_WORK REQUEST_
Could you repeat every record below exactly, leaving out the pictures?

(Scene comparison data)
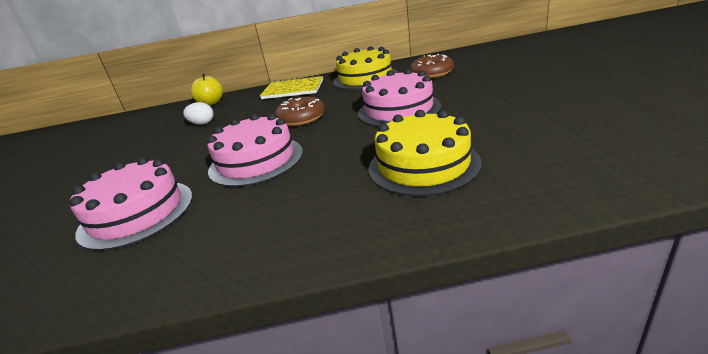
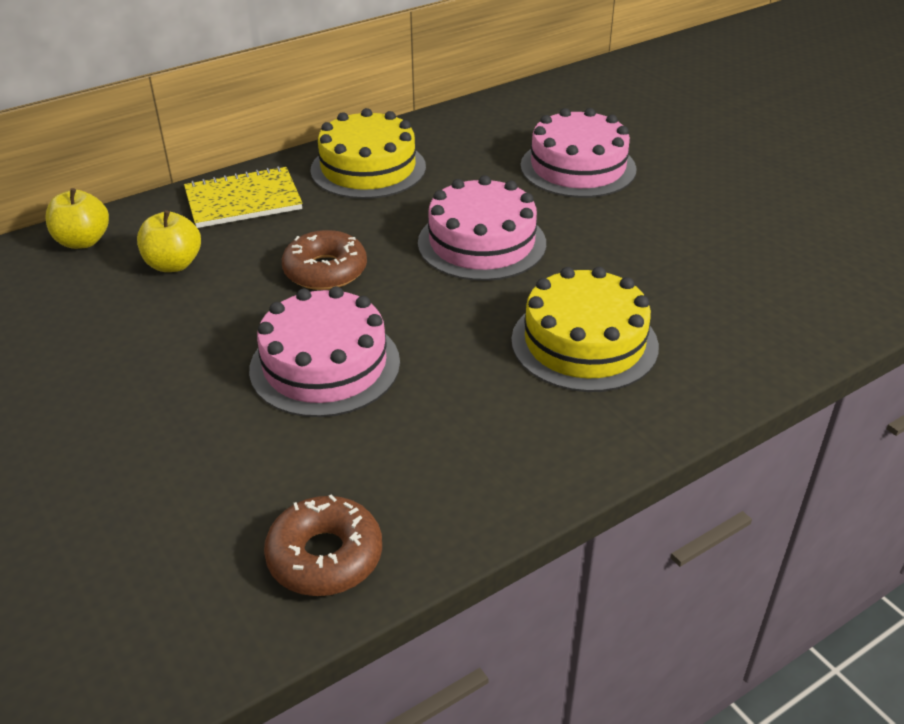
camera: 30 degrees left, 10 degrees up
(137, 213) = (212, 486): pink cake -> pink cake (578, 167)
(202, 123) = (124, 296): white egg -> none
(236, 112) = (173, 264): none -> yellow apple
(431, 73) = (481, 157): brown donut -> brown donut (325, 556)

_OUTPUT FOR THIS TASK_
camera: 30 degrees left, 10 degrees up
(137, 213) = (212, 486): pink cake -> pink cake (578, 167)
(202, 123) = (124, 296): white egg -> none
(236, 112) = (173, 264): none -> yellow apple
(431, 73) = (481, 157): brown donut -> brown donut (325, 556)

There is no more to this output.